» GOAL OF THE EXERCISE
Tally the lines in the records underneath that contain the string "left", and state the figure by itself.

» EXCERPTED RECORDS
· · ·

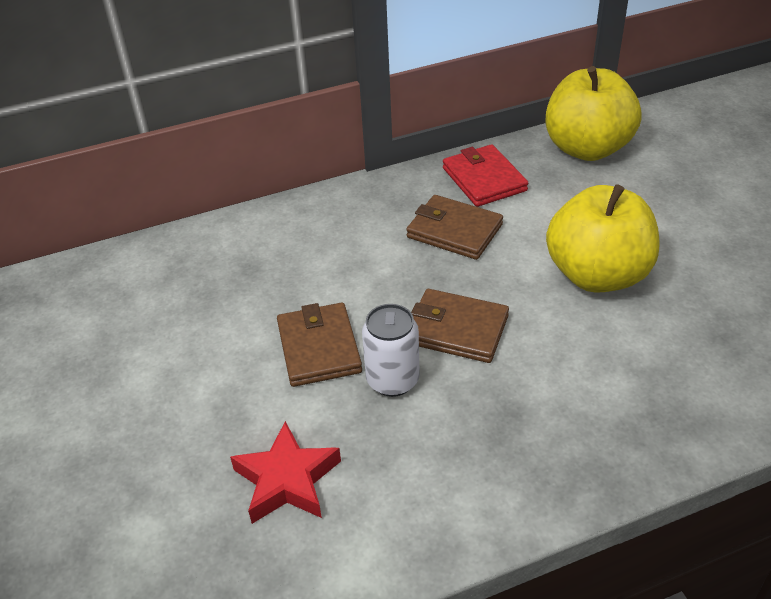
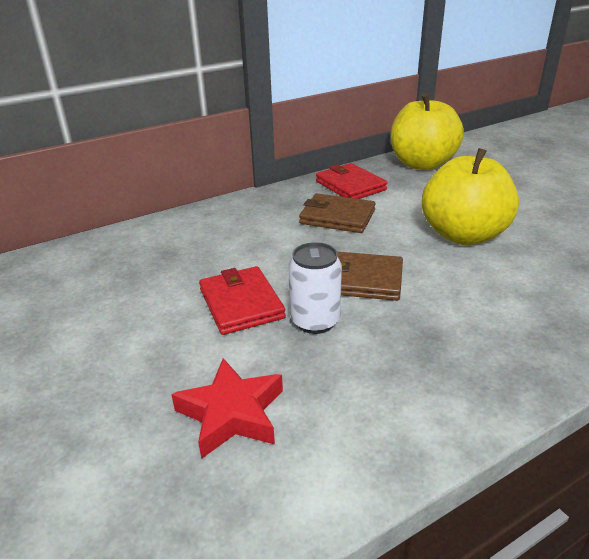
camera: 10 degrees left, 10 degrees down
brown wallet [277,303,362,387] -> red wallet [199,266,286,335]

· · ·

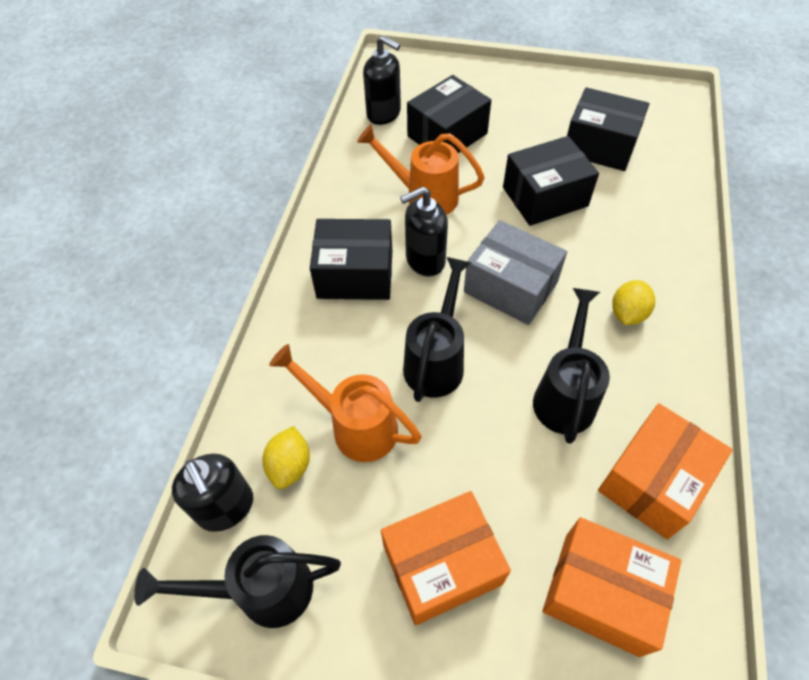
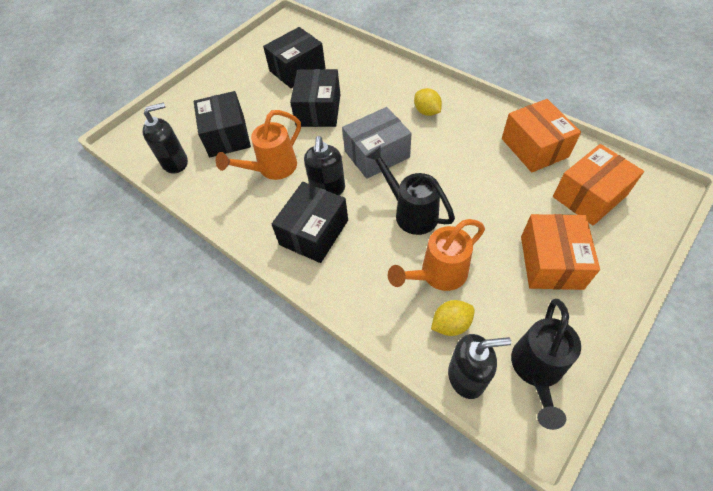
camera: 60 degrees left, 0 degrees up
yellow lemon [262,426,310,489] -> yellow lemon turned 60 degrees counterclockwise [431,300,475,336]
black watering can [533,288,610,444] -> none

· · ·

» EXERCISE SOLUTION
2